TASK TO COMPLETE:
Pull out of the material below, word for word, every line from the one containing "Question: Relative to" through the last line of the material, including both ends.

GIVEN DATA:
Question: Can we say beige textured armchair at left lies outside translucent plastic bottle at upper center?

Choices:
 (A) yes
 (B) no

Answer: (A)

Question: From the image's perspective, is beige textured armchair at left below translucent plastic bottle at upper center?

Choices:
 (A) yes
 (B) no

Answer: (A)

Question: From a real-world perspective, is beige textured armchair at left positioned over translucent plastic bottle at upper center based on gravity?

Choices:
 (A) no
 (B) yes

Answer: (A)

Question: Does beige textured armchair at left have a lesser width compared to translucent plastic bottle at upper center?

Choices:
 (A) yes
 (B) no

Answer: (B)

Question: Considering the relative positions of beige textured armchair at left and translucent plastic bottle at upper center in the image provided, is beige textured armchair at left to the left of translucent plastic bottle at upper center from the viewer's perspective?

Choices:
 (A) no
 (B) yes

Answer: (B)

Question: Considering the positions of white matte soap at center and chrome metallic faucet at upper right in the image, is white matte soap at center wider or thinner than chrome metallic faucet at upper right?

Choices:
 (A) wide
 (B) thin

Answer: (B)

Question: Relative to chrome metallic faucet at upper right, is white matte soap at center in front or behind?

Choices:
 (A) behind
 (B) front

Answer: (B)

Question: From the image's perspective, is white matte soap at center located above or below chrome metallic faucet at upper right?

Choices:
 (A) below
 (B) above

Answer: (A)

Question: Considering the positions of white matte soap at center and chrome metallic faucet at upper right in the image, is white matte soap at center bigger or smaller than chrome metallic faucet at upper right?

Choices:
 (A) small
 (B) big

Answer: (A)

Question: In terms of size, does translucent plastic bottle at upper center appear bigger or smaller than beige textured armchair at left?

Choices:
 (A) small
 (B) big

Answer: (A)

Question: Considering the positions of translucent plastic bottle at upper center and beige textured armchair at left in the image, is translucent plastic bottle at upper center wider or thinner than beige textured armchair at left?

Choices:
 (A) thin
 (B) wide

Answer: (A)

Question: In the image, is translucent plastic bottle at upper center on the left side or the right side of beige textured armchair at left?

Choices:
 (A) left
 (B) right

TASK OUTPUT:
Question: Relative to chrome metallic faucet at upper right, is white matte soap at center in front or behind?

Choices:
 (A) behind
 (B) front

Answer: (B)

Question: From the image's perspective, is white matte soap at center located above or below chrome metallic faucet at upper right?

Choices:
 (A) below
 (B) above

Answer: (A)

Question: Considering the positions of white matte soap at center and chrome metallic faucet at upper right in the image, is white matte soap at center bigger or smaller than chrome metallic faucet at upper right?

Choices:
 (A) small
 (B) big

Answer: (A)

Question: In terms of size, does translucent plastic bottle at upper center appear bigger or smaller than beige textured armchair at left?

Choices:
 (A) small
 (B) big

Answer: (A)

Question: Considering the positions of translucent plastic bottle at upper center and beige textured armchair at left in the image, is translucent plastic bottle at upper center wider or thinner than beige textured armchair at left?

Choices:
 (A) thin
 (B) wide

Answer: (A)

Question: In the image, is translucent plastic bottle at upper center on the left side or the right side of beige textured armchair at left?

Choices:
 (A) left
 (B) right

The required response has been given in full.